● **What you will do**
Render the lines from the line containing "Duncan (514, 170)" through the line containing "Maxime (457, 273)", both included, as a JSON list of strings with one string per line and blank lines omitted.

-- Begin The data --

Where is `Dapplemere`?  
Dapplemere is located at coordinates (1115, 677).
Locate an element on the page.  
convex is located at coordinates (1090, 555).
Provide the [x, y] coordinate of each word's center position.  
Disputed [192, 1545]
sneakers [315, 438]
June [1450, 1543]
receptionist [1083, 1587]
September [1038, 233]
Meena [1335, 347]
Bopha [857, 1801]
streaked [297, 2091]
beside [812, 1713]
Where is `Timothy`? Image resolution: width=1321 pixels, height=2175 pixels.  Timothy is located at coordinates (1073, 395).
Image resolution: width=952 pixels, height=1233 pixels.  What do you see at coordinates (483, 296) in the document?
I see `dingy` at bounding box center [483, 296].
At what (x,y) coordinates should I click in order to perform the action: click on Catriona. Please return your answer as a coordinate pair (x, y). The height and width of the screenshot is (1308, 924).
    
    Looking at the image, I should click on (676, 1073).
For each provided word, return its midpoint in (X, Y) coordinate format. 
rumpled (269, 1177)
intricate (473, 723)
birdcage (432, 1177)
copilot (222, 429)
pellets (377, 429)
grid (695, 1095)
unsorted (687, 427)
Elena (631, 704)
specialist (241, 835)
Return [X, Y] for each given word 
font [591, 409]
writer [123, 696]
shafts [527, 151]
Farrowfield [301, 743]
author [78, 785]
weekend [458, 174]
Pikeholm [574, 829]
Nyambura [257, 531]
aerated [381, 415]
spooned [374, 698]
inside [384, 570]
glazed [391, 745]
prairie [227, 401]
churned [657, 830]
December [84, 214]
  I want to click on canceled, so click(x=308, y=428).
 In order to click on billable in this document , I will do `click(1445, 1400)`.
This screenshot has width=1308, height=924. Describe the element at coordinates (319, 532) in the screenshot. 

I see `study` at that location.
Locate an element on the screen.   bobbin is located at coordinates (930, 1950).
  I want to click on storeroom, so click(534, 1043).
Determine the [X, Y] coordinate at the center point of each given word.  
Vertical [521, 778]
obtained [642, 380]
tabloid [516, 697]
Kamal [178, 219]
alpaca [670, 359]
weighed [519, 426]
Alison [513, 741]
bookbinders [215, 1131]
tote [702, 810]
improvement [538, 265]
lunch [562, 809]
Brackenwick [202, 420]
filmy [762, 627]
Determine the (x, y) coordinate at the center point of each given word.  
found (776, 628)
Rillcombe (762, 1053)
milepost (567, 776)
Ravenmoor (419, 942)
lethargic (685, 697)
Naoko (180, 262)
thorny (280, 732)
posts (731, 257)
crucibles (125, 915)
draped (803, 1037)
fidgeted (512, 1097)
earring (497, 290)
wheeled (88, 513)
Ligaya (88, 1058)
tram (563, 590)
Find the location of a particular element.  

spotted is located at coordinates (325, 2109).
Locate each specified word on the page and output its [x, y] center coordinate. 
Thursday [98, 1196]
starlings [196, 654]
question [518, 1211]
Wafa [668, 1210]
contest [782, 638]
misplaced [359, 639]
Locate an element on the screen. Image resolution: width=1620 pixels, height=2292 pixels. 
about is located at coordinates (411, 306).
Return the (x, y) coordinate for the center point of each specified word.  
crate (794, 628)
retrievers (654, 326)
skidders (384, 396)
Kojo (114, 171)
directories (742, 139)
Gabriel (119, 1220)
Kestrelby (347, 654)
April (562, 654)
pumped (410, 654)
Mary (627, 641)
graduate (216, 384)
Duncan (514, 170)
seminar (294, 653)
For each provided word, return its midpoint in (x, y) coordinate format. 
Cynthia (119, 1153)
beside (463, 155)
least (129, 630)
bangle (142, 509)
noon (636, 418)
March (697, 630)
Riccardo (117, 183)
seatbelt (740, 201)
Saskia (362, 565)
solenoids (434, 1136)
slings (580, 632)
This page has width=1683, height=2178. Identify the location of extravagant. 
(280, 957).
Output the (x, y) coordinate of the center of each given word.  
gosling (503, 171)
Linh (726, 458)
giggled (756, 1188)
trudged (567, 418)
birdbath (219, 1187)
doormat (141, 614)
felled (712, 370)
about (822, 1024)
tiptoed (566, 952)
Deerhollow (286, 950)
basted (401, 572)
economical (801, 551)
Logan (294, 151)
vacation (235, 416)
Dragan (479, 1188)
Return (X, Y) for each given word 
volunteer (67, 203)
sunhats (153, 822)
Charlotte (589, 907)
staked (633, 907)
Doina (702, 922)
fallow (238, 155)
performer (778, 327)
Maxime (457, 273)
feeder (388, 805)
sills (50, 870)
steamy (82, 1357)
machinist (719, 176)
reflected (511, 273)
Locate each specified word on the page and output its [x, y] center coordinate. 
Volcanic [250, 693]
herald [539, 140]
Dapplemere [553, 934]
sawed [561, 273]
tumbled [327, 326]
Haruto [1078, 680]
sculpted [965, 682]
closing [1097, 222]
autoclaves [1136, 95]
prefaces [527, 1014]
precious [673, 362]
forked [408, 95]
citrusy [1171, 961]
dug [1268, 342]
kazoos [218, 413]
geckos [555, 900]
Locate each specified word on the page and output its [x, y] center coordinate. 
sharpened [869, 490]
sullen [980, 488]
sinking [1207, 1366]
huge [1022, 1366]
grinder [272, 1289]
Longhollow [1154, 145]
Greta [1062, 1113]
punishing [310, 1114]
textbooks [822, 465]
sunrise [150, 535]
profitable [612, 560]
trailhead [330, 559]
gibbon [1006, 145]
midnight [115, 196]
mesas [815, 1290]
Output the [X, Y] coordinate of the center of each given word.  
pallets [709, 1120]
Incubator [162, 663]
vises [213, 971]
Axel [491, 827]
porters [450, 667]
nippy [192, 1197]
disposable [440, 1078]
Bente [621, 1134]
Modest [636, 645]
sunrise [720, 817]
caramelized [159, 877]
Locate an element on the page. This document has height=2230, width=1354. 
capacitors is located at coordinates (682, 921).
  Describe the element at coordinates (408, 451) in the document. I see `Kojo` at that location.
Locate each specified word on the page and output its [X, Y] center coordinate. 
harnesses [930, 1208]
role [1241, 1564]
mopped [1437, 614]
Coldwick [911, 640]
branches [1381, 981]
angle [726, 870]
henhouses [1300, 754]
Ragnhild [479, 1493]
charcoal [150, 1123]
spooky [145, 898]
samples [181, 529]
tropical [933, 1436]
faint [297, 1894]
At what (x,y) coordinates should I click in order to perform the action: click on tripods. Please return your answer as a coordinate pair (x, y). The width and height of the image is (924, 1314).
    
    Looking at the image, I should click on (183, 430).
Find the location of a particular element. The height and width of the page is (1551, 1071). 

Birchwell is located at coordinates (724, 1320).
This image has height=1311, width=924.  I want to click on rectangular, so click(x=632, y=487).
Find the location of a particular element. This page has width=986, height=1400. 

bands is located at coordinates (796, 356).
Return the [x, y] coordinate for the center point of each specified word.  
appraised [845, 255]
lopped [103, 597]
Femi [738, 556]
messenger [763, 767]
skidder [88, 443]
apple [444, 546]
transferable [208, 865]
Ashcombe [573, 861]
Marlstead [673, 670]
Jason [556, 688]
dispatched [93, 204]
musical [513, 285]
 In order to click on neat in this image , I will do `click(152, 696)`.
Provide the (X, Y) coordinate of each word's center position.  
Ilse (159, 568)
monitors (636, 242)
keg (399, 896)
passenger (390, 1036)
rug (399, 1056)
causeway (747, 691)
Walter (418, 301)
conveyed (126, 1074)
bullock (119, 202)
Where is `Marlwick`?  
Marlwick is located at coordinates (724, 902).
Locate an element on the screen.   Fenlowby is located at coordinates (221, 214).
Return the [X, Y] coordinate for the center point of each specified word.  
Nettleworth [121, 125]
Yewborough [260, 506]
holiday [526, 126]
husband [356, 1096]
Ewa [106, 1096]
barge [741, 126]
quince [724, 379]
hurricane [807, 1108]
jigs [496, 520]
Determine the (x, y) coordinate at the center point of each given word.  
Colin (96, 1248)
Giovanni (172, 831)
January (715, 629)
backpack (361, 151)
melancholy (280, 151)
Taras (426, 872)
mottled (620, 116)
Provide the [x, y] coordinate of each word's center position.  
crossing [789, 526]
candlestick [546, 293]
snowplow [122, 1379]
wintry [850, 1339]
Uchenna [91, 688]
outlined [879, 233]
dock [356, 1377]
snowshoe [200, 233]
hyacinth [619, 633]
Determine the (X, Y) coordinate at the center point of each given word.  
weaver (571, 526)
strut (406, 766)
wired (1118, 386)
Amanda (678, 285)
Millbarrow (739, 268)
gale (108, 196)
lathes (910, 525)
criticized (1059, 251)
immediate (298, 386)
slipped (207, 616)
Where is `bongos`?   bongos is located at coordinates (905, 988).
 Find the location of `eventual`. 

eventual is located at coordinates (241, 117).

-- End The data --

● **Correct result**
[
  "Duncan (514, 170)",
  "seminar (294, 653)",
  "For each provided word, return its midpoint in (x, y) coordinate format. ",
  "Cynthia (119, 1153)",
  "beside (463, 155)",
  "least (129, 630)",
  "bangle (142, 509)",
  "noon (636, 418)",
  "March (697, 630)",
  "Riccardo (117, 183)",
  "seatbelt (740, 201)",
  "Saskia (362, 565)",
  "solenoids (434, 1136)",
  "slings (580, 632)",
  "This page has width=1683, height=2178. Identify the location of extravagant. ",
  "(280, 957).",
  "Output the (x, y) coordinate of the center of each given word.  ",
  "gosling (503, 171)",
  "Linh (726, 458)",
  "giggled (756, 1188)",
  "trudged (567, 418)",
  "birdbath (219, 1187)",
  "doormat (141, 614)",
  "felled (712, 370)",
  "about (822, 1024)",
  "tiptoed (566, 952)",
  "Deerhollow (286, 950)",
  "basted (401, 572)",
  "economical (801, 551)",
  "Logan (294, 151)",
  "vacation (235, 416)",
  "Dragan (479, 1188)",
  "Return (X, Y) for each given word ",
  "volunteer (67, 203)",
  "sunhats (153, 822)",
  "Charlotte (589, 907)",
  "staked (633, 907)",
  "Doina (702, 922)",
  "fallow (238, 155)",
  "performer (778, 327)",
  "Maxime (457, 273)"
]